<<<<

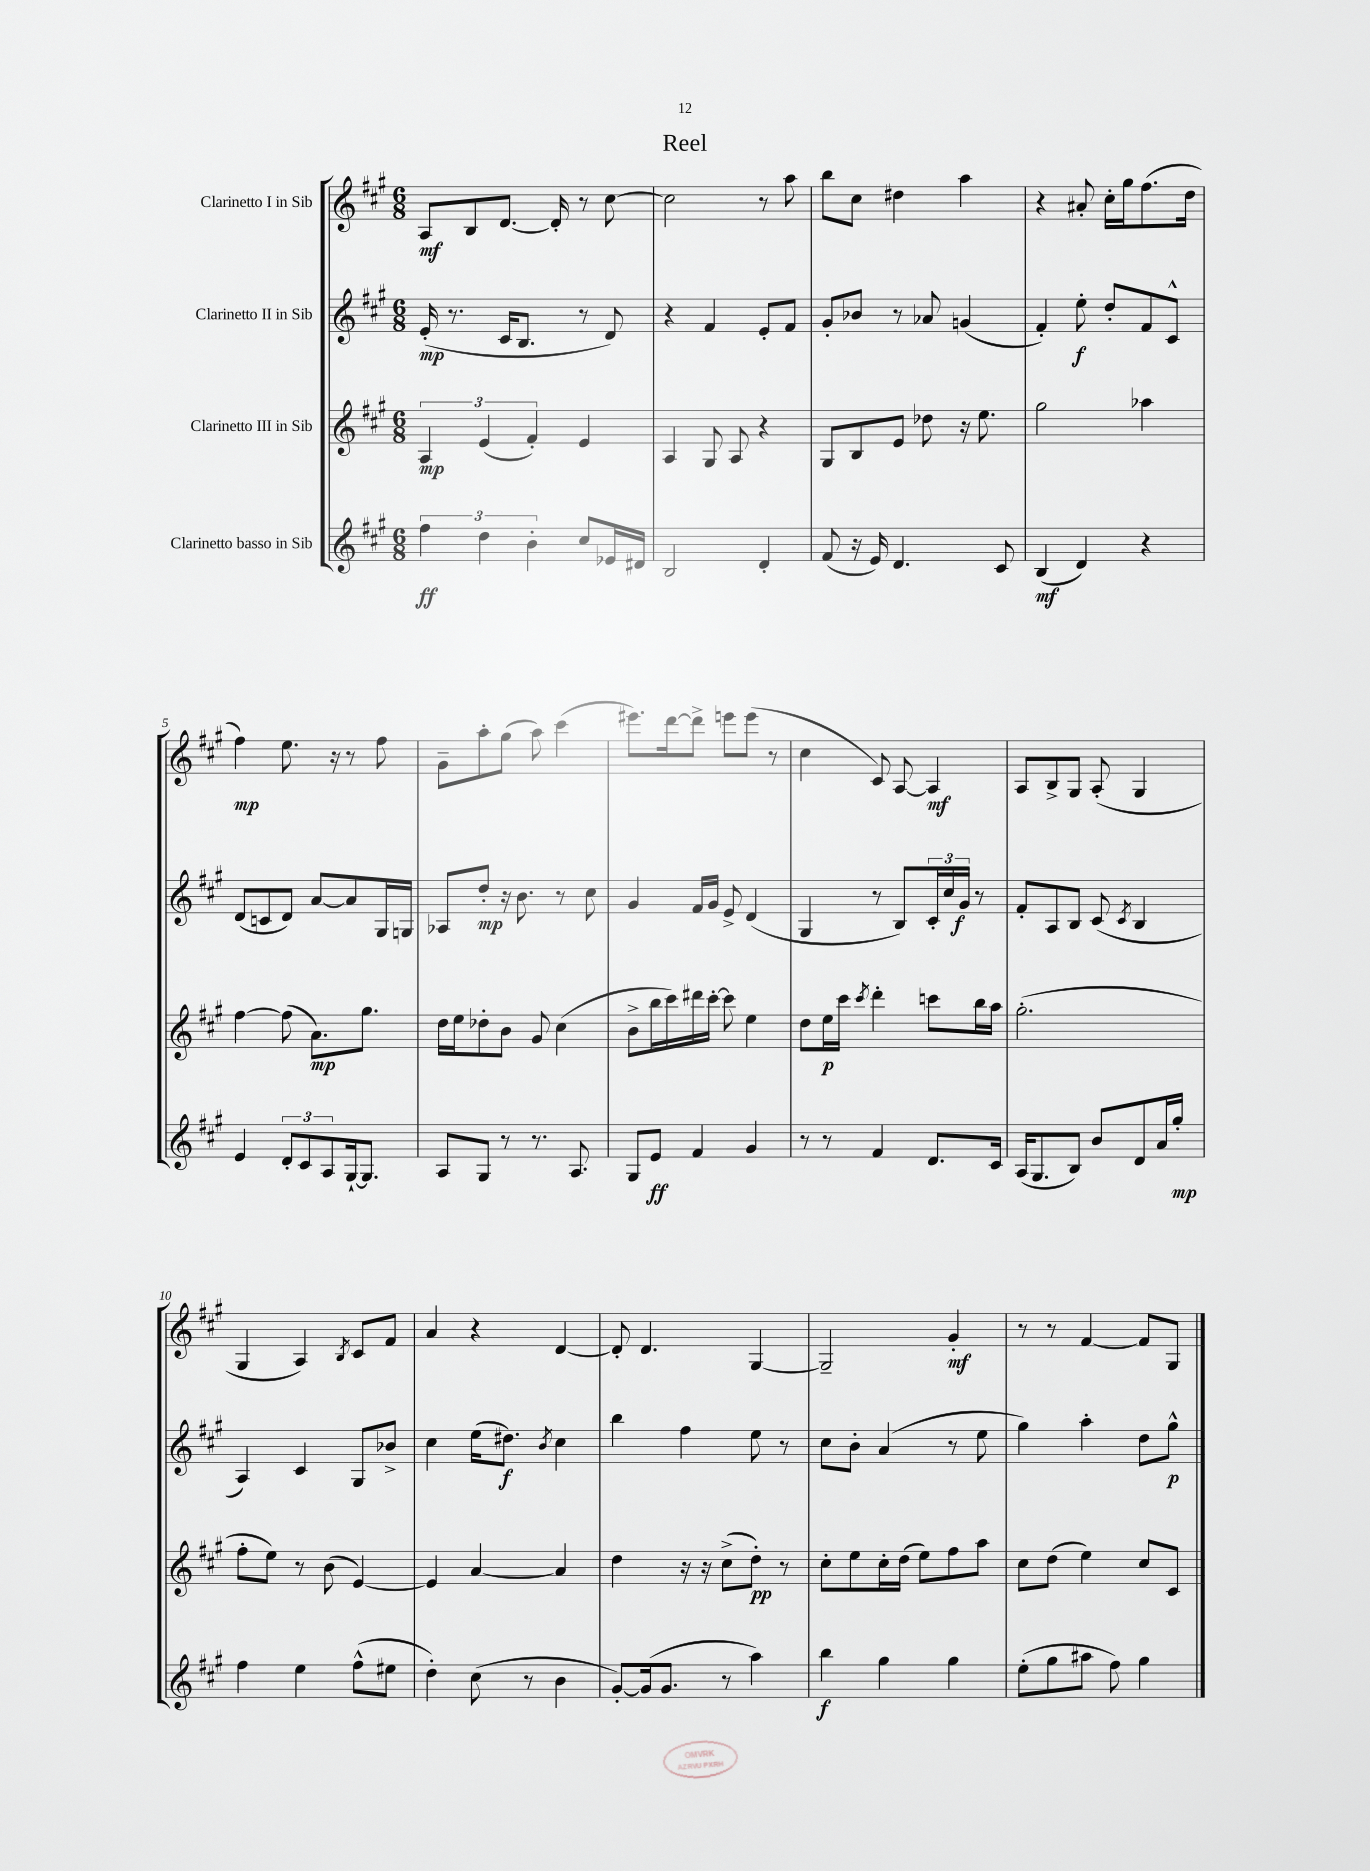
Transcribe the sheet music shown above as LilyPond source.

\header { title = "Reel" }
<<
\new StaffGroup <<
\new Staff = "s0" \with { instrumentName = "Clarinetto I in Sib" } {
    \clef treble \key a \major \numericTimeSignature \time 6/8
    a8\mf b8 d'8.~ d'16-. r8 cis''8~ |
    cis''2 r8 a''8 |
    b''8 cis''8 dis''4 a''4 |
    r4 ais'8-. cis''16-. gis''16 fis''8.( d''16 |
    fis''4\mp) e''8. r16 r8 fis''8 |
    gis'8-- a''8-. gis''8( a''8) cis'''4( |
    eis'''8.) d'''16~ d'''8-> e'''8 e'''8( r8 |
    cis''4 cis'8) a8~ a4\mf |
    a8 b8-> gis8 a8-.( gis4 |
    gis4 a4) \acciaccatura { b8 } cis'8 fis'8 |
    a'4 r4 d'4~ |
    d'8-. d'4. gis4~ |
    gis2-- gis'4-.\mf |
    r8 r8 fis'4~ fis'8 gis8 \bar "|." |
}
\new Staff = "s1" \with { instrumentName = "Clarinetto II in Sib" } {
    \clef treble \key a \major \numericTimeSignature \time 6/8
    e'16-.\mp( r8. cis'16 b8. r8 d'8) |
    r4 fis'4 e'8-. fis'8 |
    gis'8-. bes'8 r8 aes'8 g'4( |
    fis'4-.) e''8-.\f d''8-. fis'8 cis'8-^ |
    d'8( c'8 d'8) a'8~ a'8 gis16 g16 |
    aes8 d''8-.\mp r16 b'8. r8 cis''8 |
    gis'4 fis'16 gis'16 e'8-> d'4( |
    gis4 r8 b8) \tuplet 3/2 { cis'16-. cis''16 gis'16\f } r8 |
    fis'8-. a8 b8 cis'8( \acciaccatura { cis'8 } b4 |
    a4) cis'4 gis8 bes'8-> |
    cis''4 e''16( dis''8.\f) \acciaccatura { b'8 } cis''4 |
    b''4 fis''4 e''8 r8 |
    cis''8 b'8-. a'4( r8 e''8 |
    gis''4) a''4-. d''8 gis''8-^\p \bar "|." |
}
\new Staff = "s2" \with { instrumentName = "Clarinetto III in Sib" } {
    \clef treble \key a \major \numericTimeSignature \time 6/8
    \tuplet 3/2 { a4\mp e'4( fis'4-.) } e'4 |
    a4 gis8 a8 r4 |
    gis8 b8 e'8 des''8 r16 e''8. |
    gis''2 aes''4 |
    fis''4~ fis''8( a'8.\mp) gis''8. |
    d''16 e''16 des''8-. b'8 gis'8 cis''4( |
    b'8-> b''16 cis'''16) dis'''16 cis'''16~-. cis'''8 e''4 |
    d''8 e''16\p cis'''16 \acciaccatura { cis'''8 } d'''4-. c'''8 b''16 a''16 |
    gis''2.-.( |
    fis''8-. e''8) r8 b'8( e'4~) |
    e'4 a'4~ a'4 |
    d''4 r16 r16 cis''8->( d''8-.\pp) r8 |
    cis''8-. e''8 cis''16-. d''16( e''8) fis''8 a''8 |
    cis''8 d''8( e''4) cis''8 cis'8 \bar "|." |
}
\new Staff = "s3" \with { instrumentName = "Clarinetto basso in Sib" } {
    \clef treble \key a \major \numericTimeSignature \time 6/8
    \tuplet 3/2 { fis''4\ff d''4 b'4-. } cis''8 ees'16 dis'16 |
    b2 d'4-. |
    fis'8( r16 e'16) d'4. cis'8 |
    b4\mf( d'4) r4 |
    e'4 \tuplet 3/2 { d'8-. cis'8 a8 } gis16~-! gis8. |
    a8 gis8 r8 r8. a8. |
    gis8 e'8\ff fis'4 gis'4 |
    r8 r8 fis'4 d'8. cis'16 |
    a16( gis8. b8) b'8 d'8 a'16 gis''16-.\mp |
    fis''4 e''4 fis''8-^( eis''8 |
    d''4-.) cis''8( r8 b'4 |
    gis'8~-.) gis'16( gis'8. r8 a''4) |
    b''4\f gis''4 gis''4 |
    e''8-.( gis''8 ais''8 fis''8) gis''4 \bar "|." |
}
>>
>>
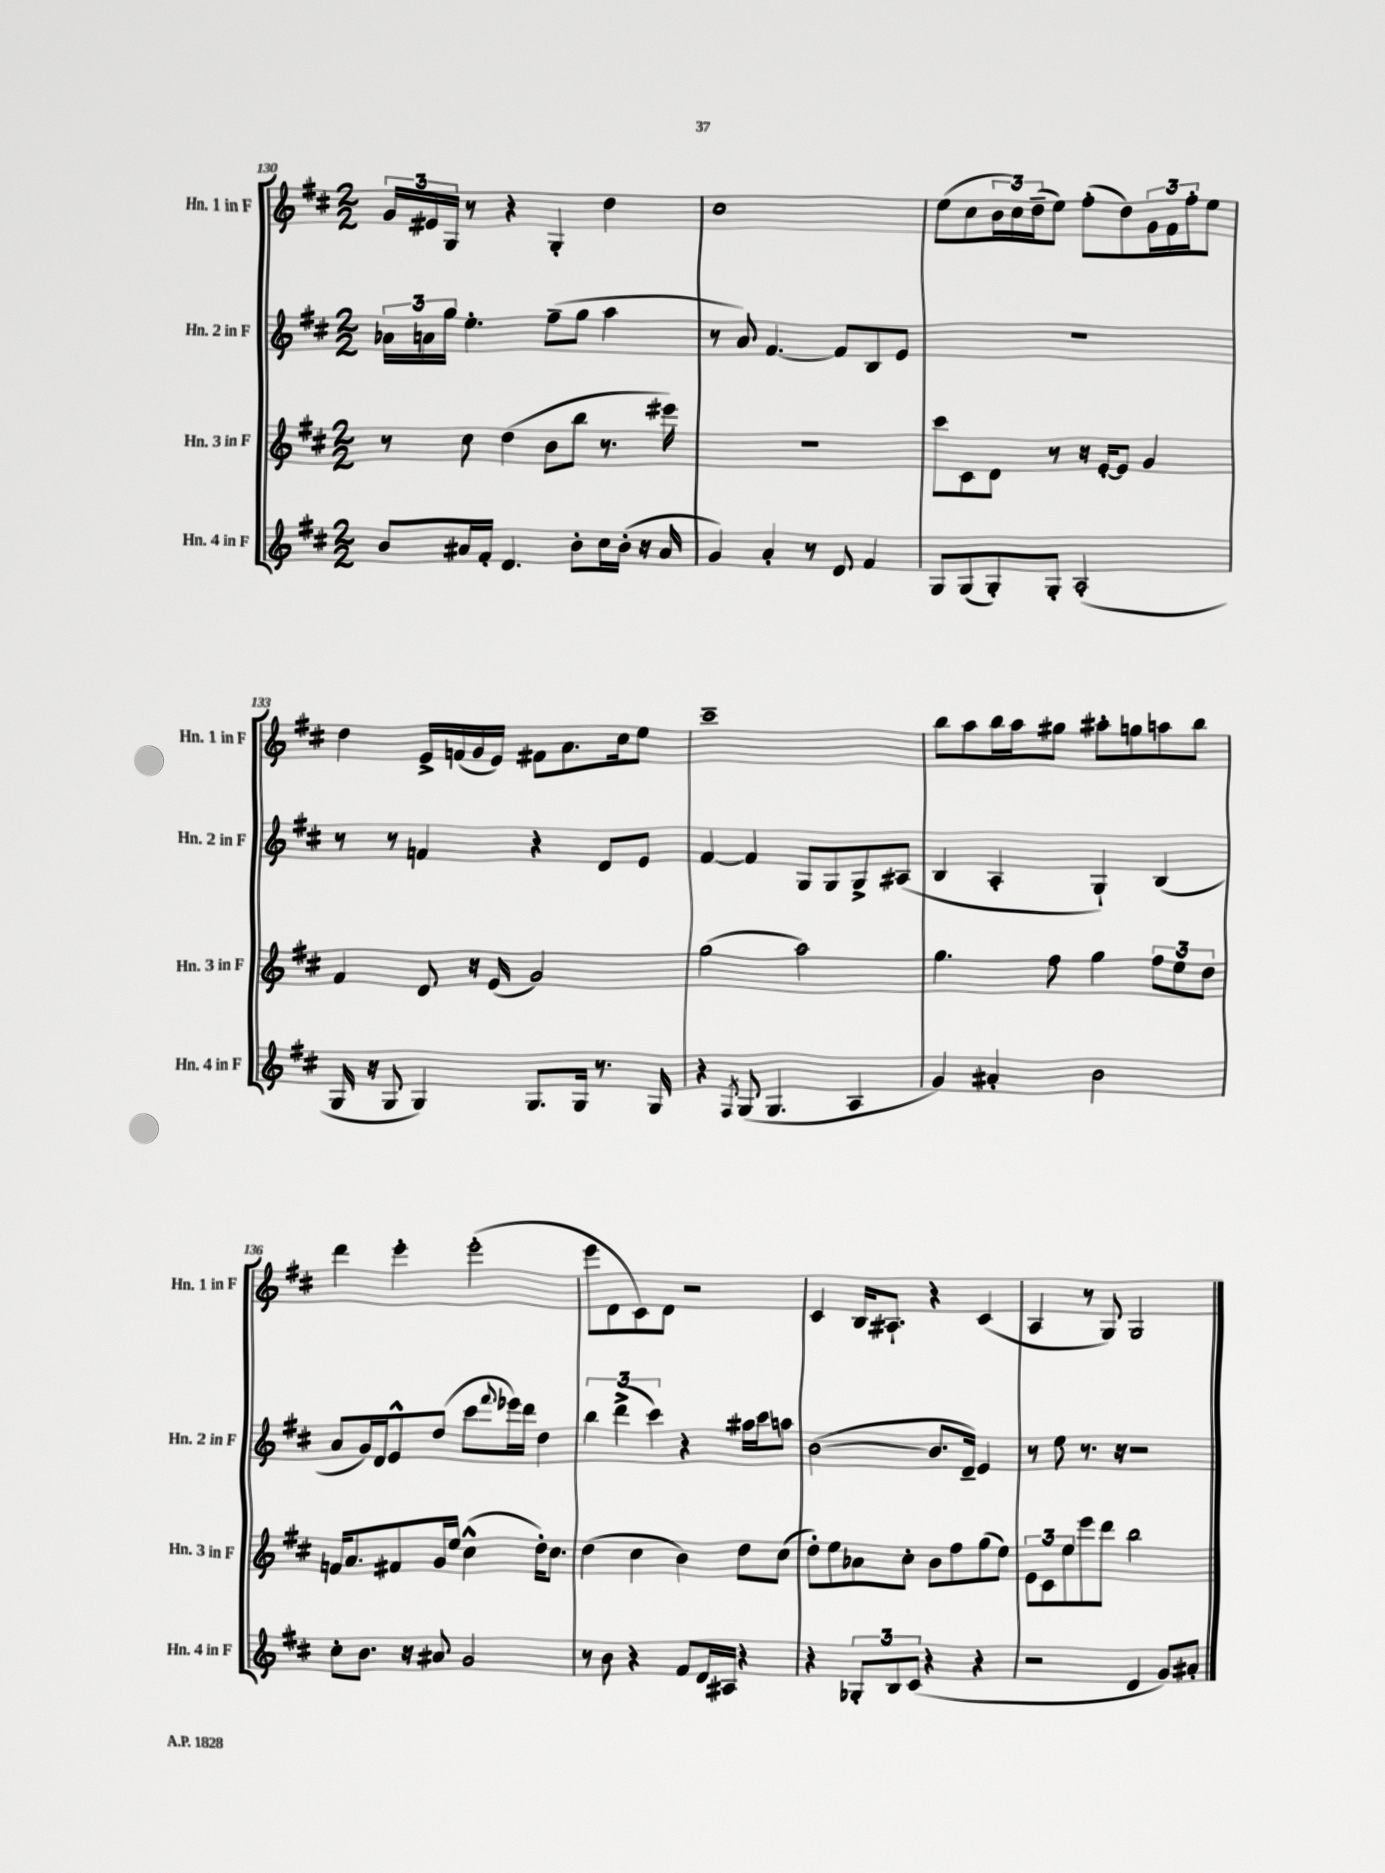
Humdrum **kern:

**kern	**kern	**kern	**kern
*staff4	*staff3	*staff2	*staff1
*clefG2	*clefG2	*clefG2	*clefG2
*k[f#c#]	*k[f#c#]	*k[f#c#]	*k[f#c#]
*M2/2	*M2/2	*M2/2	*M2/2
8b	8r	24a-	24g
.	.	24a	24e#
.	.	24gg	24G
16a#	8cc#	4.ee'	8r
16f#'	.	.	.
4.d	(4dd	.	4r
.	8b	(8ff#~	4G'
8b'	8bb	8gg	.
16cc#	8.r	4aa	4dd
(16b'	.	.	.
16r	.	.	.
16a#	16eee#)	.	.
=	=	=	=
4g)	1r	8r	1cc#
.	.	8a)	.
4a'	.	[4.f#	.
8r	.	.	.
8d	.	8f#]	.
4f#	.	8B	.
.	.	8e	.
=	=	=	=
8G	8ccc#	1r	(8ee
(8G	8c#	.	8cc#
8G')	8d	.	24b
.	.	.	24cc#)
.	.	.	(24dd~
8G'	8r	.	8ee)
(2A'	16r	.	(8ff#'
.	[16e'	.	.
.	8e]	.	8dd)
.	4g	.	24g
.	.	.	24f#
.	.	.	24ff#'
.	.	.	8ee
=	=	=	=
16G	4f#	8r	4dd
16r	.	.	.
8G	.	8r	.
4G)	8d	4f	16e^
.	.	.	(16f
.	16r	.	16g
.	(16e	.	16e)
8.G	2g)	4r	8f#
.	.	.	8.a
16G	.	.	.
8.r	.	8d	.
.	.	.	16cc#
.	.	8e	8ee
16G	.	.	.
=	=	=	=
4r	(2gg	[4f#	1ccc#~
8qF#	.	.	.
(8G	.	4f#]	.
4.G	.	.	.
.	2aa)	8G	.
.	.	8G	.
4A	.	8G^	.
.	.	(8A#	.
=	=	=	=
4g)	4.gg	4B	8bb
.	.	.	8aa
4a#'	.	4A'	16bb
.	.	.	16aa
.	8ff#	.	8gg#
2b	4gg	4G`)	8aa#'
.	.	.	8gg
.	12ff#	(4B	8aa
.	12ee	.	.
.	.	.	8bb
.	12dd	.	.
=	=	=	=
8cc#'	16f	8a	4ddd
.	8.a	.	.
8.b	.	16g)	.
.	.	16d	.
.	8f#	8e^^	4eee'
16r	.	.	.
8a#	16g	(8dd	.
.	16ee	.	.
2g	(4cc#^^	8ccc#	(2eee'
.	.	8qqfff#	.
.	.	16eee-)	.
.	.	16ddd	.
.	16dd')	4dd	.
.	8.cc#	.	.
=	=	=	=
8r	(4dd	6bb	8eee
8b	.	.	8d
.	.	(6ddd^	.
4r	4cc#	.	8c#)
.	.	6ccc#)	.
.	.	.	8d
8f#	4b)	4r	2r
16d	.	.	.
16A#	.	.	.
4r	8dd	16aa#	.
.	.	16ccc#	.
.	(8cc#	8aa	.
=	=	=	=
4r	8dd')	([2b	4c#
.	8ee	.	.
12G-'	8a-	.	16B
.	.	.	8.A#`
12B	.	.	.
.	8cc#'	.	.
(12c#	.	.	.
4r	8b	8.b]	4r
.	8ff#	.	.
.	.	16d~)	.
4r	(8gg	4e	(4c#
.	8ee)	.	.
=	=	=	=
2r	12e	8r	4A
.	12c#	.	.
.	.	8ee	.
.	12ee	.	.
.	8eee	8.r	8r
.	8ddd	.	8G)
.	.	16r	.
4d	2bb	2r	2G
8g)	.	.	.
8a#'	.	.	.
==	==	==	==
*-	*-	*-	*-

>>>>

DIRECTIVE:
Show each line of the material above that contains the string "with". Uppercase and lowercase must match.

RESULT:
\new Staff = "s0" \with { instrumentName = "Clarinetto I in Sib" } {
\new Staff = "s1" \with { instrumentName = "Clarinetto II in Sib" } {
\new Staff = "s2" \with { instrumentName = "Clarinetto III in Sib" } {
\new Staff = "s3" \with { instrumentName = "Clarinetto basso in Sib" } {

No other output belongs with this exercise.